EXTRACTED DATA:
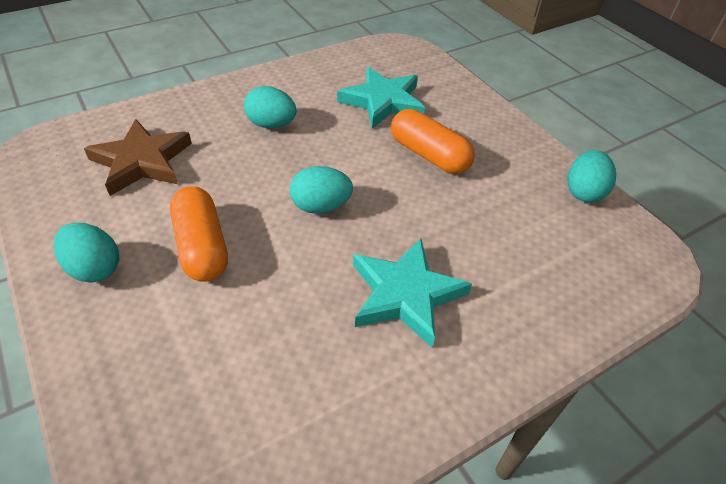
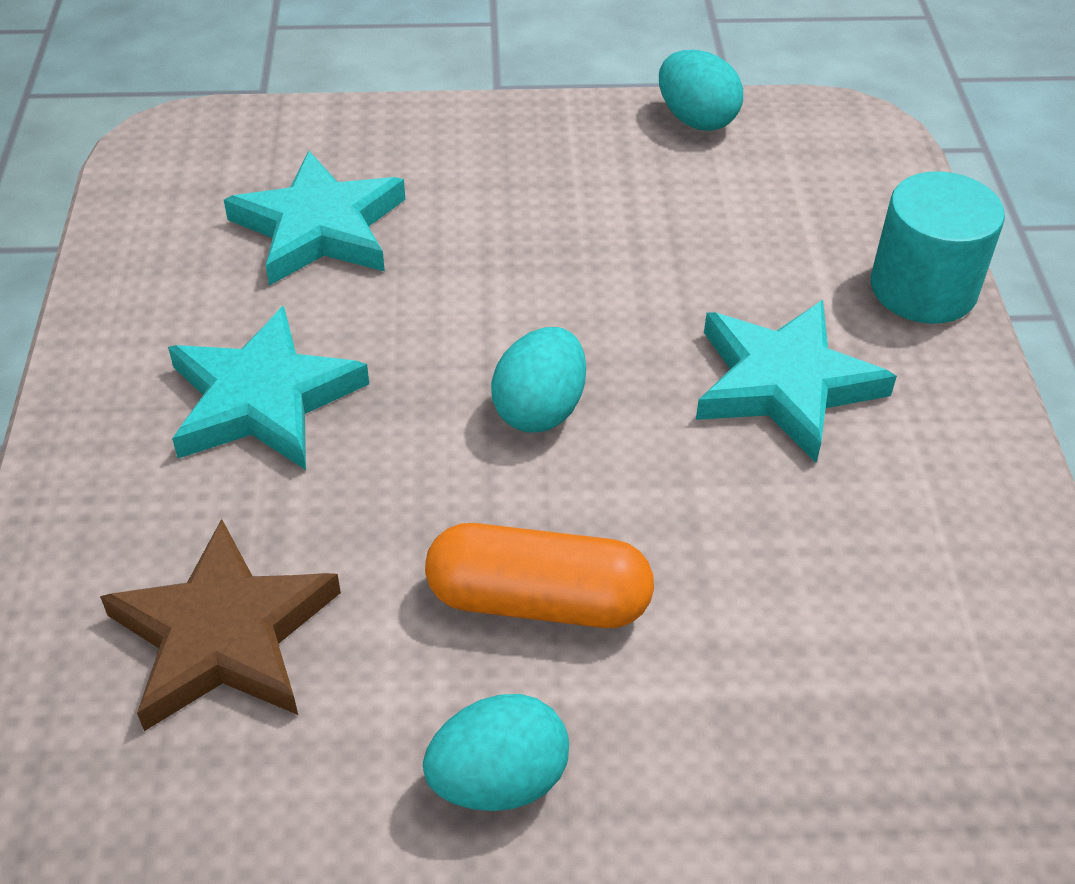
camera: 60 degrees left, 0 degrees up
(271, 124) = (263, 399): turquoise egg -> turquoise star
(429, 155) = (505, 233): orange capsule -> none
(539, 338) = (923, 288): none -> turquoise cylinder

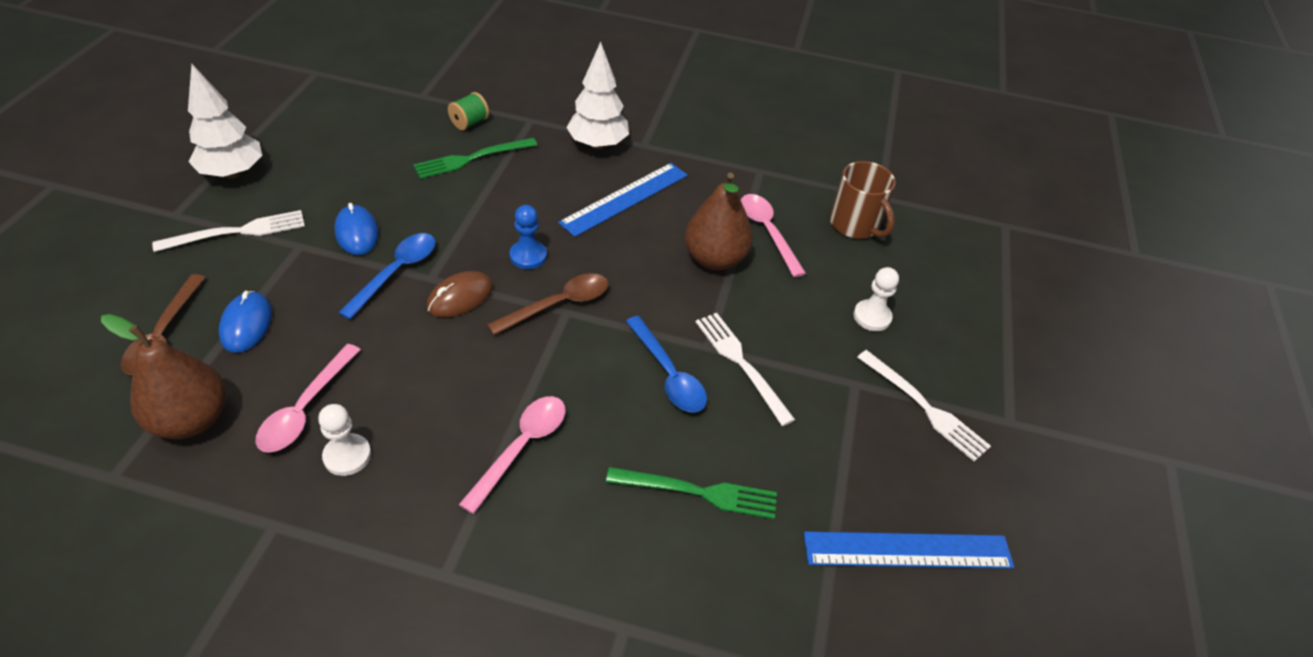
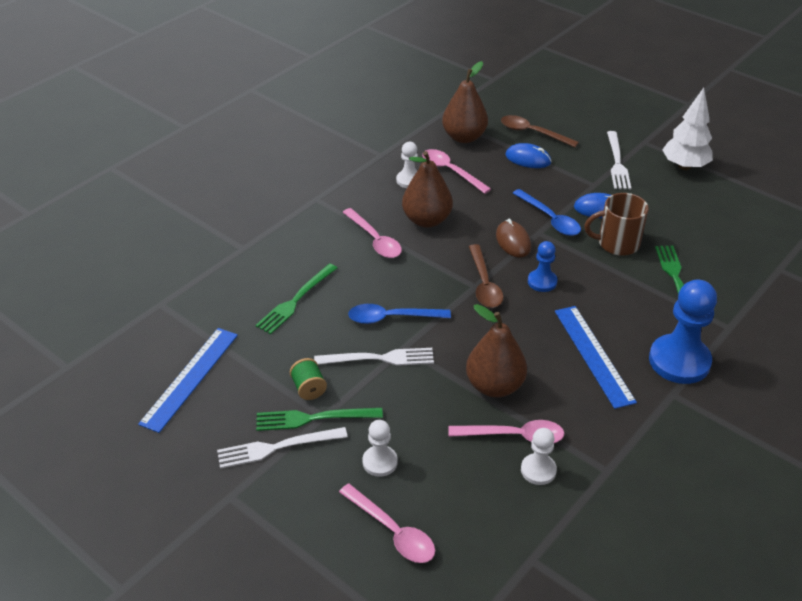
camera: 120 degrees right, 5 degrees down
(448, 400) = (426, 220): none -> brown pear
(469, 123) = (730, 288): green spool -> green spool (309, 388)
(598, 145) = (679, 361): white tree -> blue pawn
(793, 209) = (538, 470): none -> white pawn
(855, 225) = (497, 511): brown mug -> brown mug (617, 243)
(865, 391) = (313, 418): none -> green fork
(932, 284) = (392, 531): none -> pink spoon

TASK BRIEF:
Retype exactly. Include each line from the start of the material through the line holding "(865, 391) = (313, 418): none -> green fork", and leave the pictures out.

YOUR RESPONSE:
camera: 60 degrees left, 0 degrees up
(271, 124) = (263, 399): turquoise egg -> turquoise star
(429, 155) = (505, 233): orange capsule -> none
(539, 338) = (923, 288): none -> turquoise cylinder

camera: 120 degrees right, 5 degrees down
(448, 400) = (426, 220): none -> brown pear
(469, 123) = (730, 288): green spool -> green spool (309, 388)
(598, 145) = (679, 361): white tree -> blue pawn
(793, 209) = (538, 470): none -> white pawn
(855, 225) = (497, 511): brown mug -> brown mug (617, 243)
(865, 391) = (313, 418): none -> green fork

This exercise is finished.